▸ **EXERCISE BRIEF**:
Which lines below contain "BUZZER"? Copy every one of them.

[Detected change data]

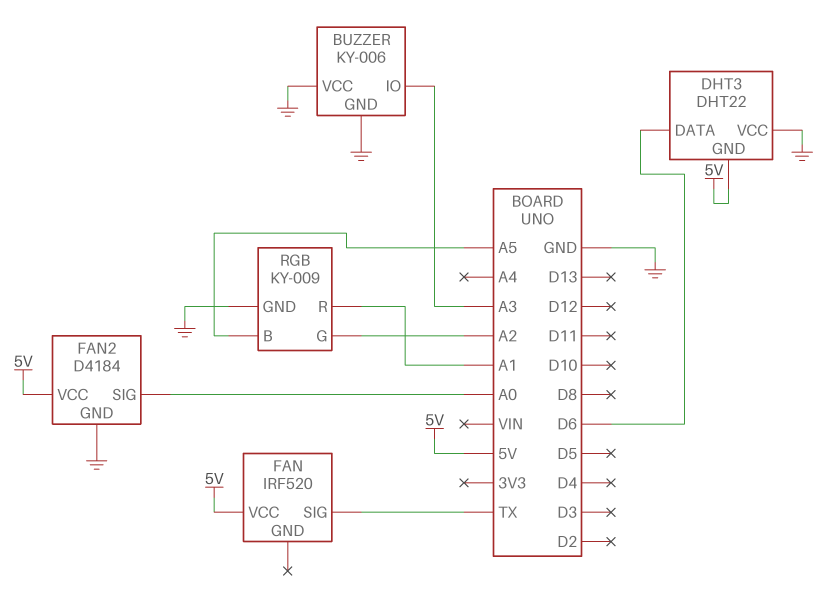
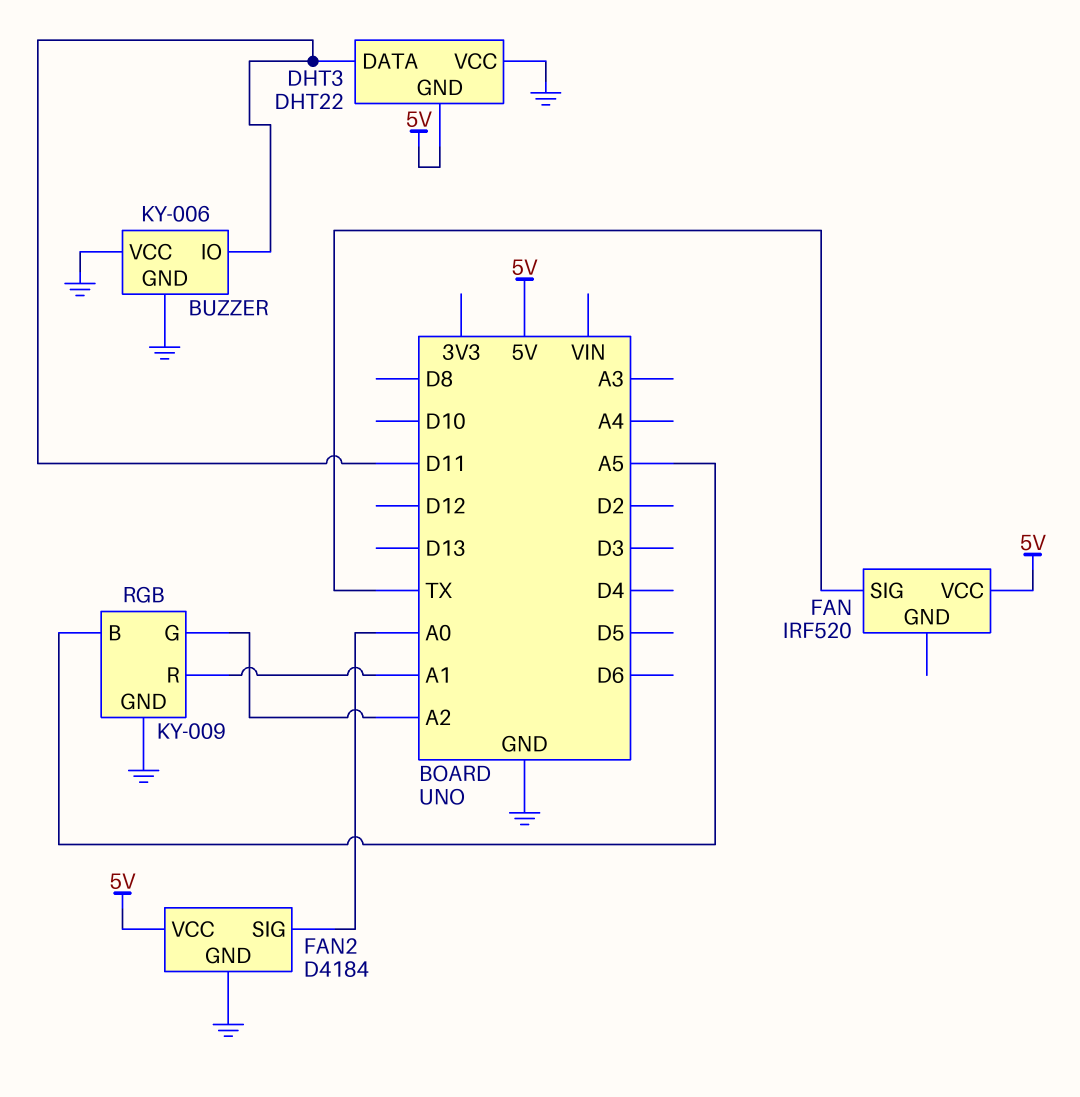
BUZZER pin IO: A3 -> D11
DHT3 pin DATA: D6 -> D11

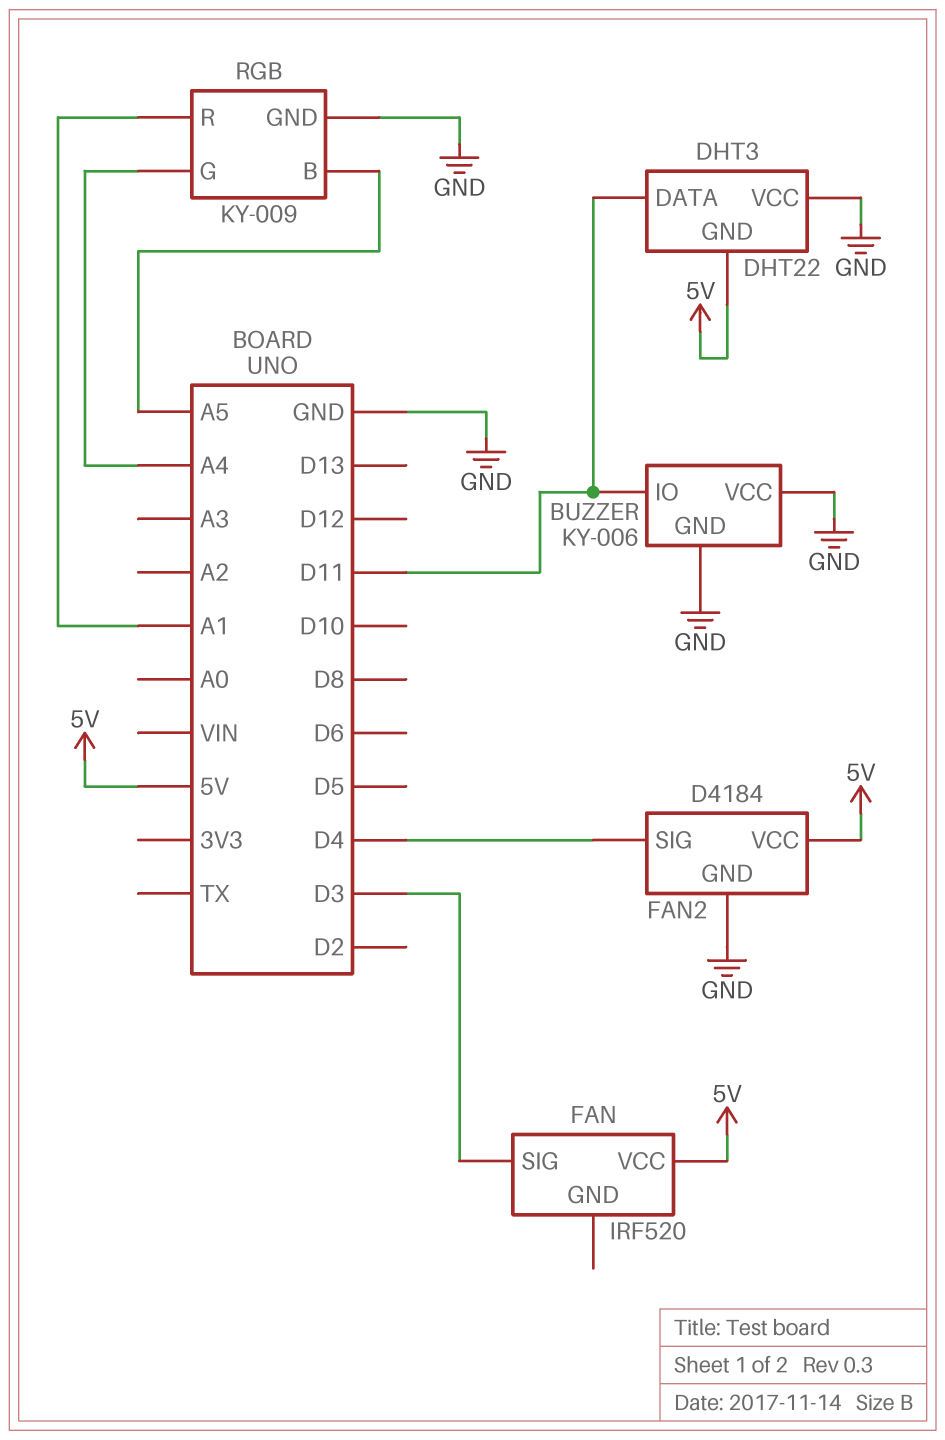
FAN pin SIG: TX -> D3
FAN2 pin SIG: A0 -> D4
RGB pin G: A2 -> A4

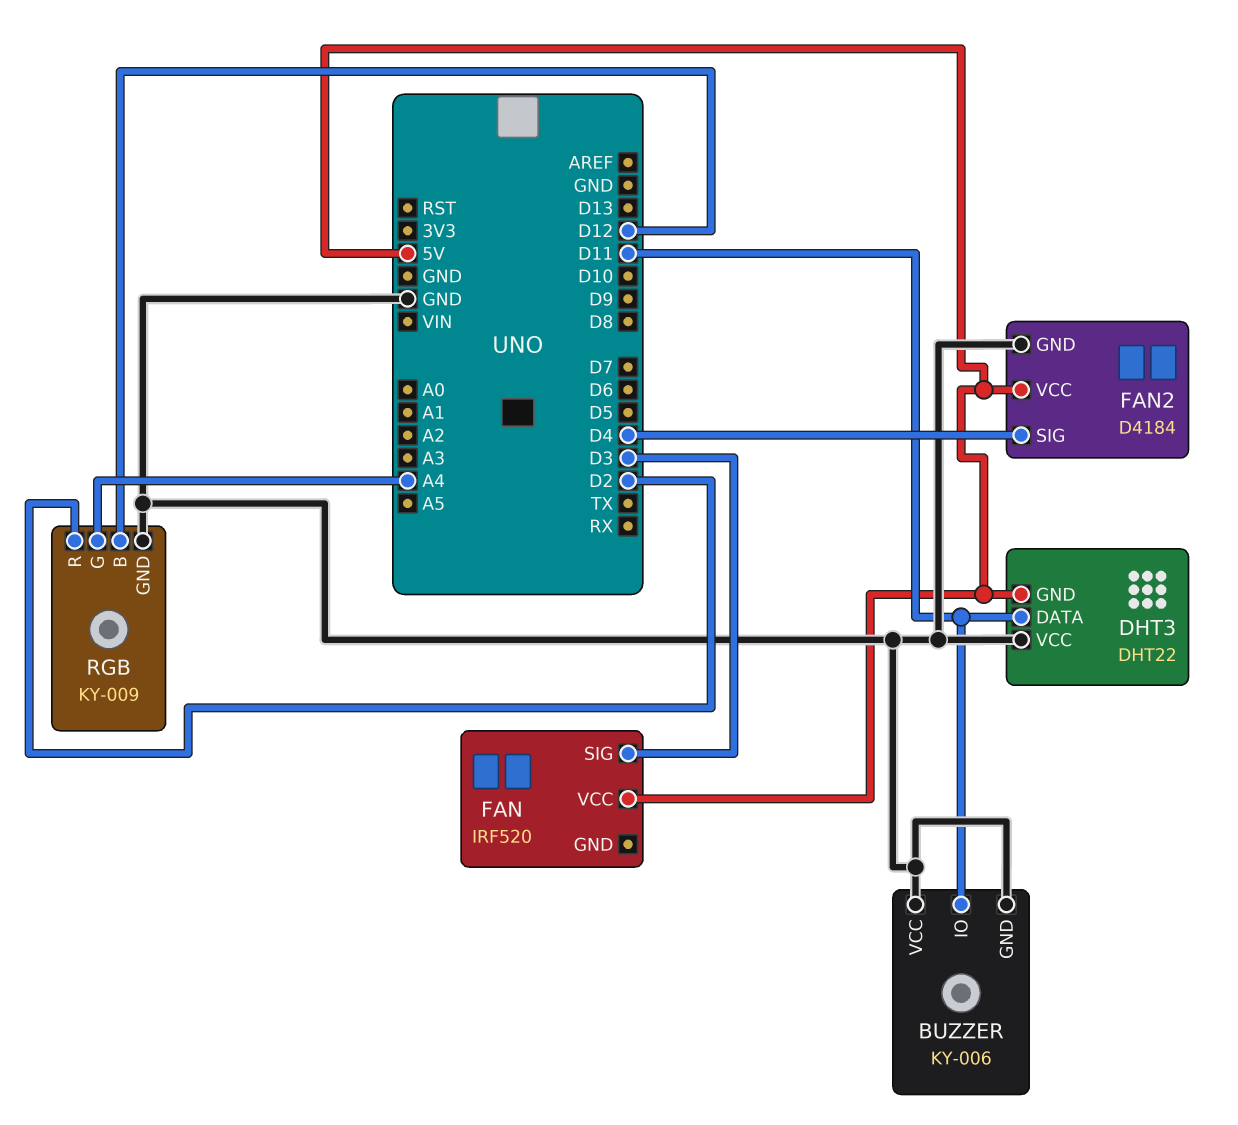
RGB pin B: A5 -> D12
RGB pin R: A1 -> D2

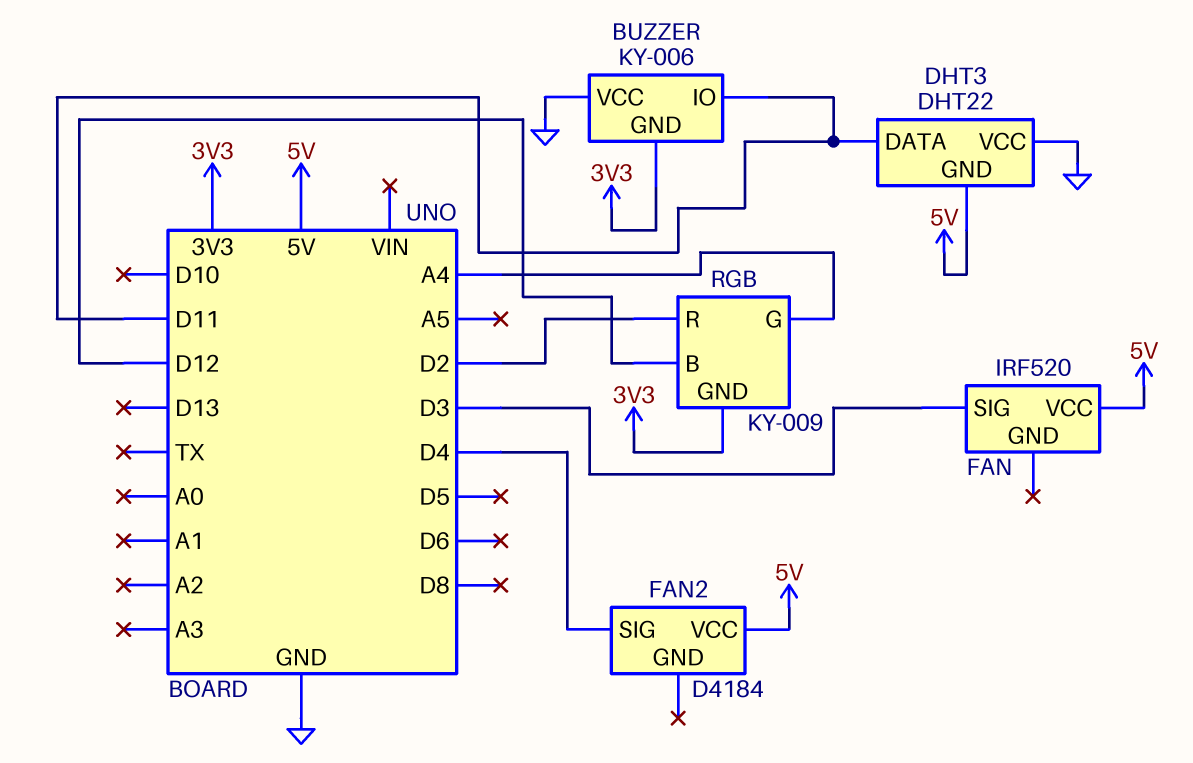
BUZZER pin GND: GND -> 3V3
FAN2 pin GND: GND -> none
RGB pin GND: GND -> 3V3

▸ **TASK RESPONSE**:
BUZZER pin IO: A3 -> D11
BUZZER pin GND: GND -> 3V3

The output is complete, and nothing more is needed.